[Scene edit records]

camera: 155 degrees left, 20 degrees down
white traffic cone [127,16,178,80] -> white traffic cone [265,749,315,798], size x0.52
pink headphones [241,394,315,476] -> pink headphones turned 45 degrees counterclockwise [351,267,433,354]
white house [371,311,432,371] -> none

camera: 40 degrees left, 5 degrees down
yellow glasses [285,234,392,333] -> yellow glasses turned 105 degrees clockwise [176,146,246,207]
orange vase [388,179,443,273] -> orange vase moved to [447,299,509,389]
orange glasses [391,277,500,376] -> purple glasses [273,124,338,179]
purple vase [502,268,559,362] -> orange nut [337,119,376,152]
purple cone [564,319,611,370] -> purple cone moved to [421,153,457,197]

--

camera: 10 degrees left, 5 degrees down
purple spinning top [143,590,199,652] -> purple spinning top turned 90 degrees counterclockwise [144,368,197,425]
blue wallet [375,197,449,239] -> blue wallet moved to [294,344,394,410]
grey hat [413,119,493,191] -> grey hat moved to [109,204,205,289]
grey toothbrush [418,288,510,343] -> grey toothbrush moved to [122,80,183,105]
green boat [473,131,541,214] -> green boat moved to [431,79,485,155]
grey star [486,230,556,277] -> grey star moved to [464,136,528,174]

> [About this task]:
Pick each line holding the word "vase" out of the data and copy it.

> [Task response]:
orange vase [388,179,443,273] -> orange vase moved to [447,299,509,389]
purple vase [502,268,559,362] -> orange nut [337,119,376,152]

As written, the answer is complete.